(Recorded information begins)
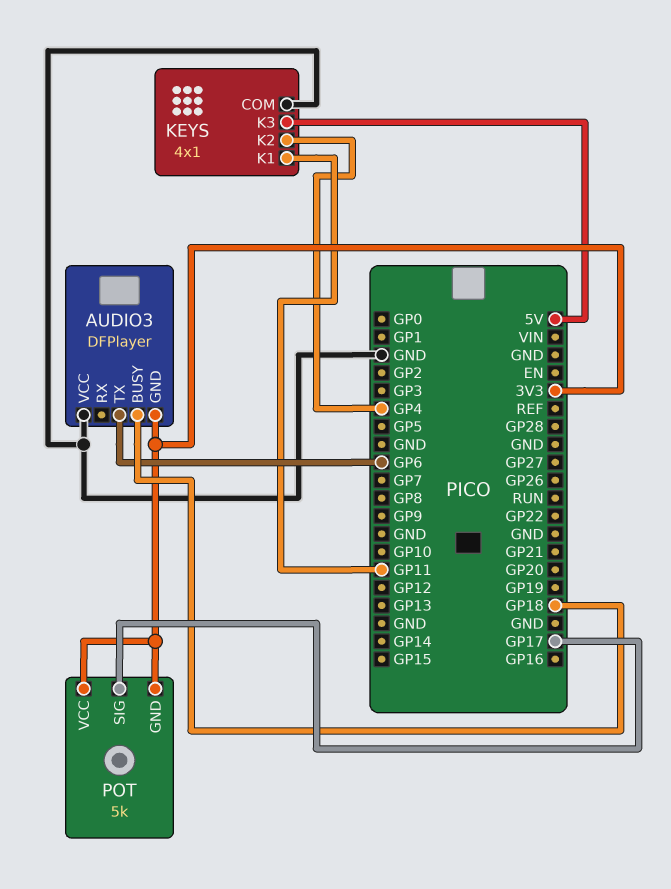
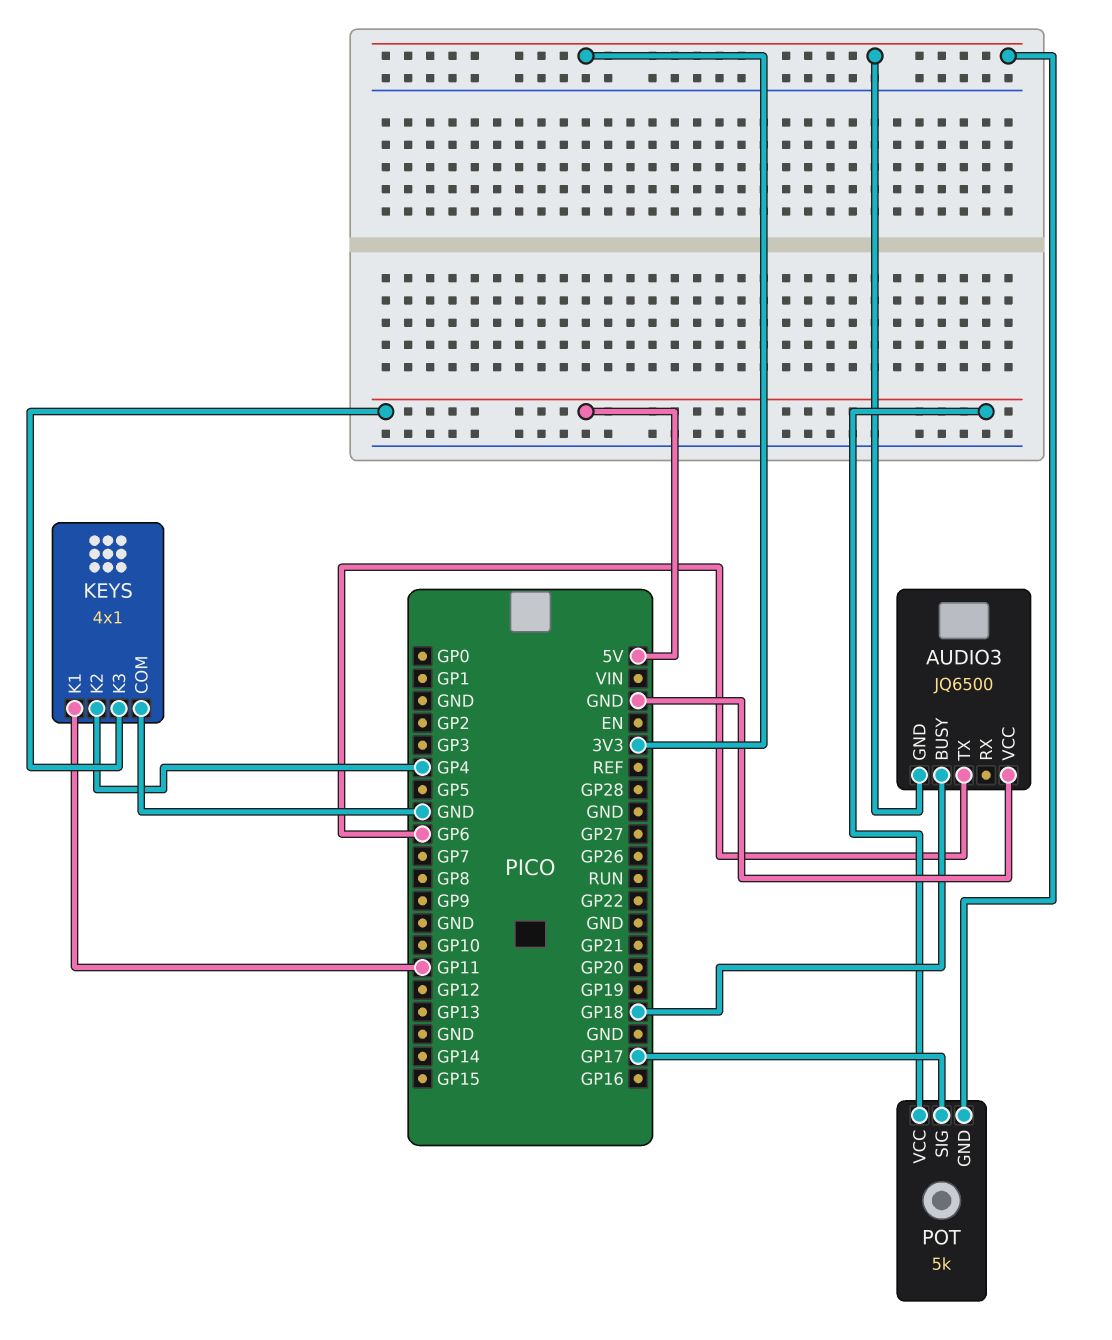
AUDIO3: DFPlayer -> JQ6500
POT pin VCC: 3V3 -> 5V

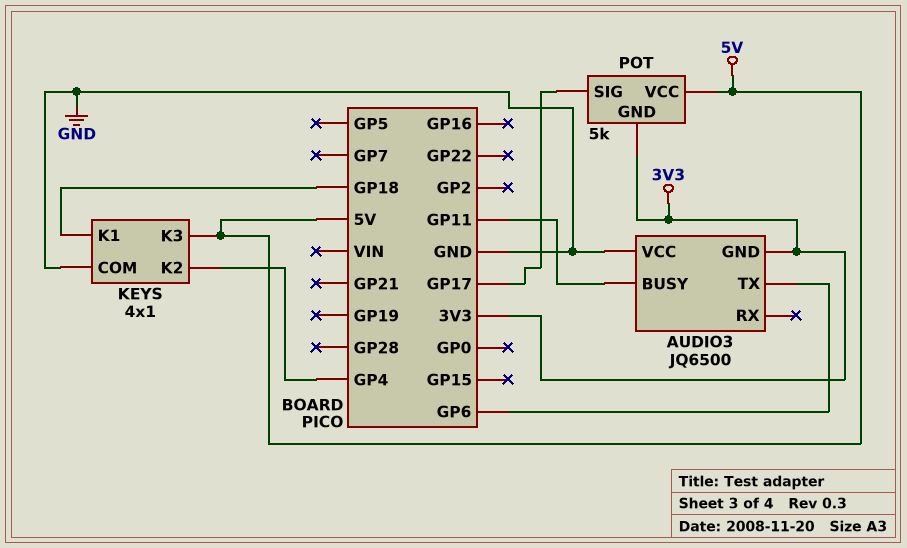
AUDIO3 pin BUSY: GP18 -> GP11
KEYS pin K1: GP11 -> GP18

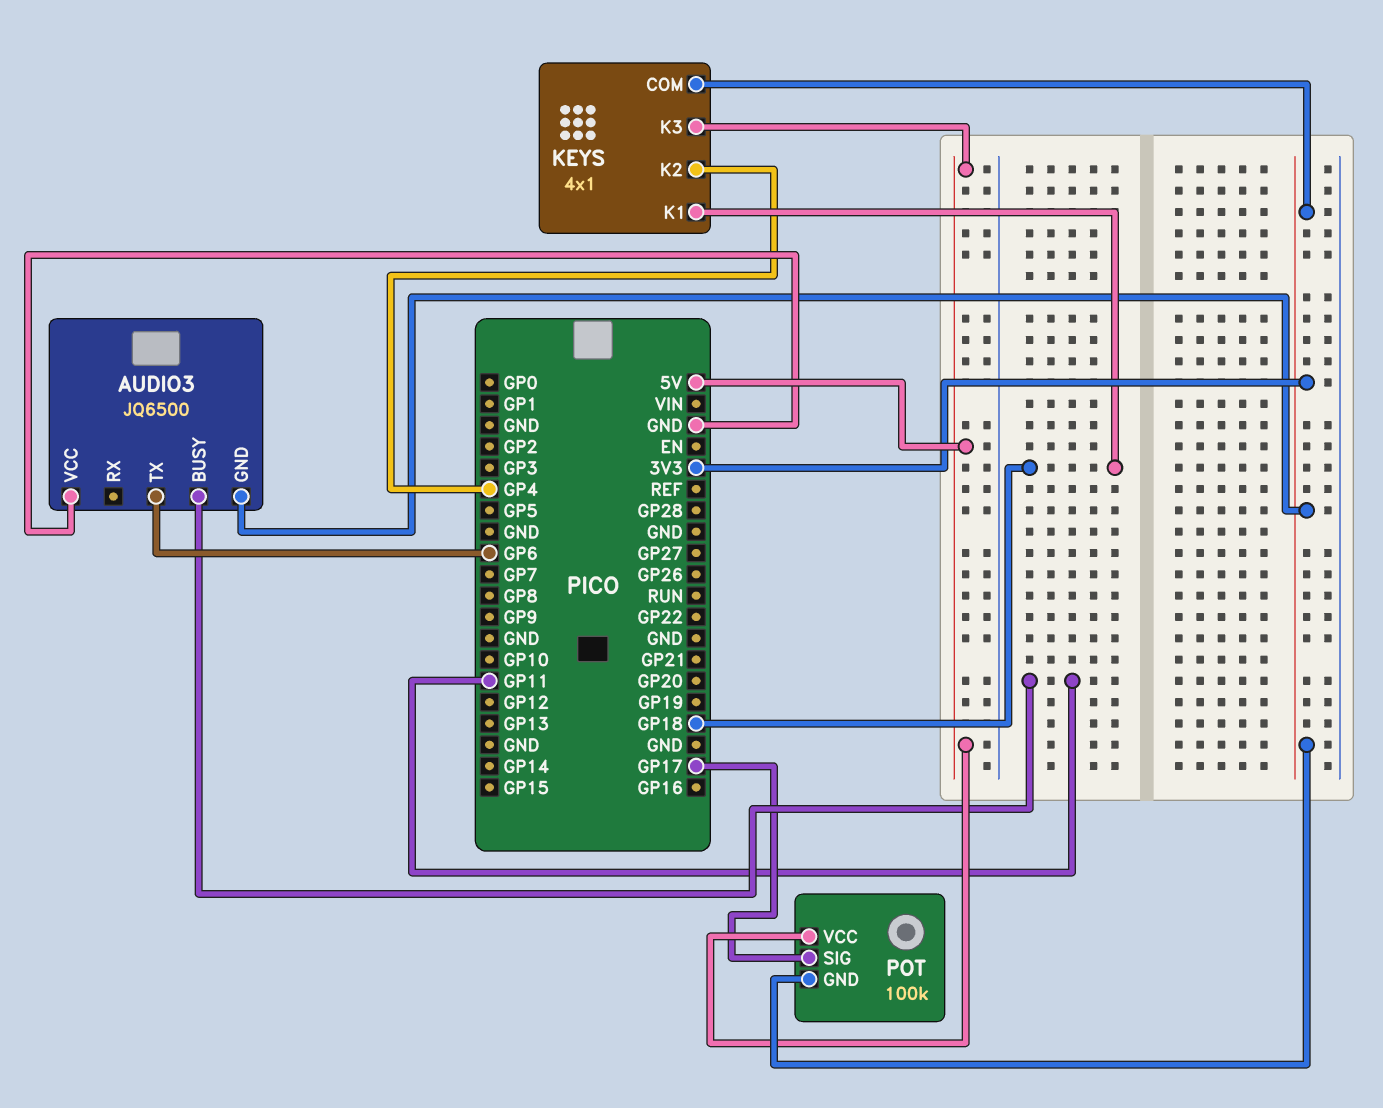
KEYS pin COM: GND -> 3V3
POT: 5k -> 100k

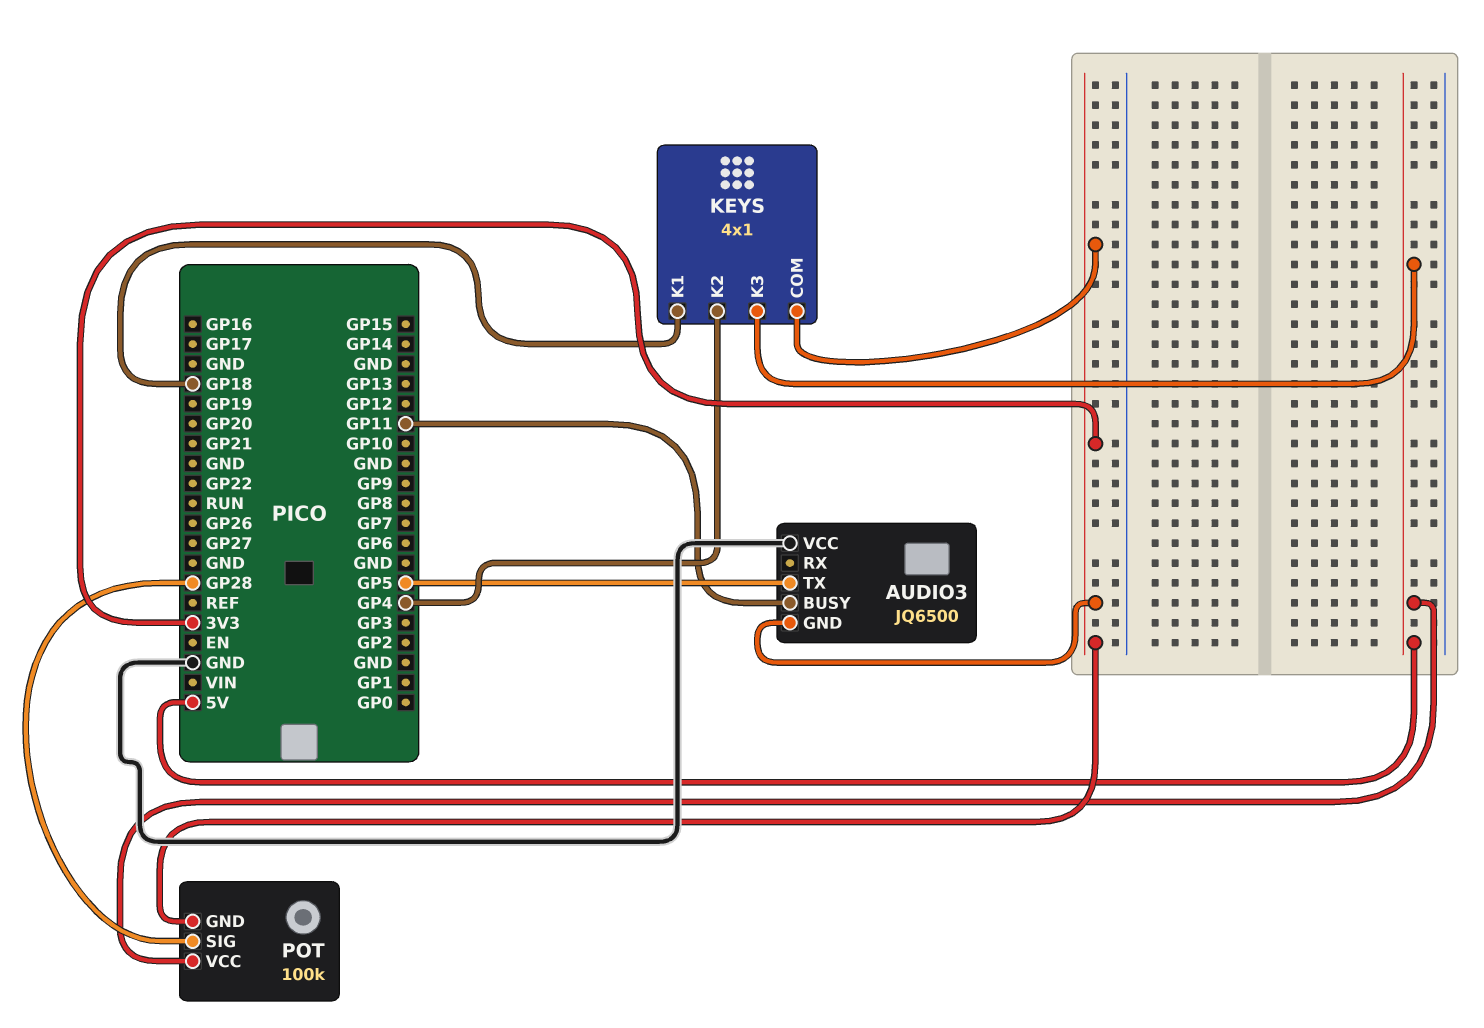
AUDIO3 pin TX: GP6 -> GP5
POT pin SIG: GP17 -> GP28

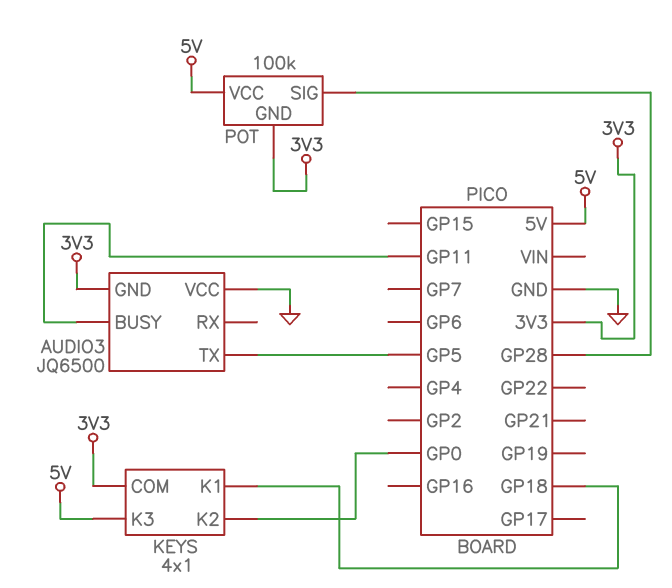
KEYS pin K2: GP4 -> GP0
(Recorded information ends)
:: Work order ::
Print the data once more without any change, skipping each picture.

:: Solution ::
AUDIO3: DFPlayer -> JQ6500
POT pin VCC: 3V3 -> 5V

AUDIO3 pin BUSY: GP18 -> GP11
KEYS pin K1: GP11 -> GP18

KEYS pin COM: GND -> 3V3
POT: 5k -> 100k

AUDIO3 pin TX: GP6 -> GP5
POT pin SIG: GP17 -> GP28

KEYS pin K2: GP4 -> GP0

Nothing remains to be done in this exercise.